---------- STUDY MATERIAL
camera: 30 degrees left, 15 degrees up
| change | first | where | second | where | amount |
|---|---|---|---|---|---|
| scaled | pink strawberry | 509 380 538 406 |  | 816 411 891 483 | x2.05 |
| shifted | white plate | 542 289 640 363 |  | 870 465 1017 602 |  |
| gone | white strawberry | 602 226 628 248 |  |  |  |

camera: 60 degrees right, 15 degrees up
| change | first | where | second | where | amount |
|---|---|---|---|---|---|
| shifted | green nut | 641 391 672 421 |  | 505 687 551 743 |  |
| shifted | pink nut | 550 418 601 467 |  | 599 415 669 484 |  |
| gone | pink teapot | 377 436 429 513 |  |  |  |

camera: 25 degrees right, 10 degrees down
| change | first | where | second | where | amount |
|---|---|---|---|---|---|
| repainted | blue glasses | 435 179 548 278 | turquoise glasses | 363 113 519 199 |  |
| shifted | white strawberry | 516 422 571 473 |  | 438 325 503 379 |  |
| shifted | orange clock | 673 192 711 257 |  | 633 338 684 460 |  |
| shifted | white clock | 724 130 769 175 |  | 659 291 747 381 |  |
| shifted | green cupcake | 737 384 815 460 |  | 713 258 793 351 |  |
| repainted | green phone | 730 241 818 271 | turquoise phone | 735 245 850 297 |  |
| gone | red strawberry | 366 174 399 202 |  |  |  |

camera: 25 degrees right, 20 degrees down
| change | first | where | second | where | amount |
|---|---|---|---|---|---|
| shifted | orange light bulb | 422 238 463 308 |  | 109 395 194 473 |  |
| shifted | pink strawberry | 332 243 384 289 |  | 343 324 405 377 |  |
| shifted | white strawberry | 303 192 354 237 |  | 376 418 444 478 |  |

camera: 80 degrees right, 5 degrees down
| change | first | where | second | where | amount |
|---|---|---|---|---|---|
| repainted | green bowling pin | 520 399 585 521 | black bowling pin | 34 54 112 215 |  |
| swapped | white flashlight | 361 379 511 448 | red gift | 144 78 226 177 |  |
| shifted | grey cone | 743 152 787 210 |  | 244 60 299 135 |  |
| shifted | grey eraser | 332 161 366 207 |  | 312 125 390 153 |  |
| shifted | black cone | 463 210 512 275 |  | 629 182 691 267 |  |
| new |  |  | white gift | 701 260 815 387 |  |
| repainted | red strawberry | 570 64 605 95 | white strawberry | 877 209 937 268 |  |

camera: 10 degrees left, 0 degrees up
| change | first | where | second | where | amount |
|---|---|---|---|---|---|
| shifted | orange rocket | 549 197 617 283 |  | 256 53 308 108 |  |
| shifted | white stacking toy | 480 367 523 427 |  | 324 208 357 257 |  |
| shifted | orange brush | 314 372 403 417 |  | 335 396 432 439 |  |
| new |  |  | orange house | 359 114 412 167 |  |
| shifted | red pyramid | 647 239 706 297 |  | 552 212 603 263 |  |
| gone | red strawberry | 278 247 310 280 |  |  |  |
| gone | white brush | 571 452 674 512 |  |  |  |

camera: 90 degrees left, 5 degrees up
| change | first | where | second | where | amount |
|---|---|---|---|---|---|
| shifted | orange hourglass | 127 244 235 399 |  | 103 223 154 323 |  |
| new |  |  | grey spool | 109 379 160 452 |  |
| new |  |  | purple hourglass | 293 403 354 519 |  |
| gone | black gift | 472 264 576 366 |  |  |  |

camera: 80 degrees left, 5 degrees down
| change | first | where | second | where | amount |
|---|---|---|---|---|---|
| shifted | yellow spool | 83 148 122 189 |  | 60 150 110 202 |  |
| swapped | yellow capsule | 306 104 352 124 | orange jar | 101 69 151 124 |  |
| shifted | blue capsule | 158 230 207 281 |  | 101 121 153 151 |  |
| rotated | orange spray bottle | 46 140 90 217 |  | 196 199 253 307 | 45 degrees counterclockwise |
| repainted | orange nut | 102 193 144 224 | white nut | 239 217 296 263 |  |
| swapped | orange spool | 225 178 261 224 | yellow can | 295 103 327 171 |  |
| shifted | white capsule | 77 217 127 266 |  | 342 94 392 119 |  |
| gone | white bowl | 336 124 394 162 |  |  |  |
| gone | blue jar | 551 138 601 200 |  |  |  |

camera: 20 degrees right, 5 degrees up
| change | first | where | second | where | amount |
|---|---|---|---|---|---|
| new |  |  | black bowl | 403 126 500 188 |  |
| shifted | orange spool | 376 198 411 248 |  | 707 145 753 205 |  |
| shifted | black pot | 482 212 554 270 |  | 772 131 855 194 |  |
--------------------
### WHAT IS BEING ASKED
Transcribe exactly, and only, the lines from the opening line of the records through the line containing "orange clock |".

### ANSWER TO THIS TASK
camera: 30 degrees left, 15 degrees up
| change | first | where | second | where | amount |
|---|---|---|---|---|---|
| scaled | pink strawberry | 509 380 538 406 |  | 816 411 891 483 | x2.05 |
| shifted | white plate | 542 289 640 363 |  | 870 465 1017 602 |  |
| gone | white strawberry | 602 226 628 248 |  |  |  |

camera: 60 degrees right, 15 degrees up
| change | first | where | second | where | amount |
|---|---|---|---|---|---|
| shifted | green nut | 641 391 672 421 |  | 505 687 551 743 |  |
| shifted | pink nut | 550 418 601 467 |  | 599 415 669 484 |  |
| gone | pink teapot | 377 436 429 513 |  |  |  |

camera: 25 degrees right, 10 degrees down
| change | first | where | second | where | amount |
|---|---|---|---|---|---|
| repainted | blue glasses | 435 179 548 278 | turquoise glasses | 363 113 519 199 |  |
| shifted | white strawberry | 516 422 571 473 |  | 438 325 503 379 |  |
| shifted | orange clock | 673 192 711 257 |  | 633 338 684 460 |  |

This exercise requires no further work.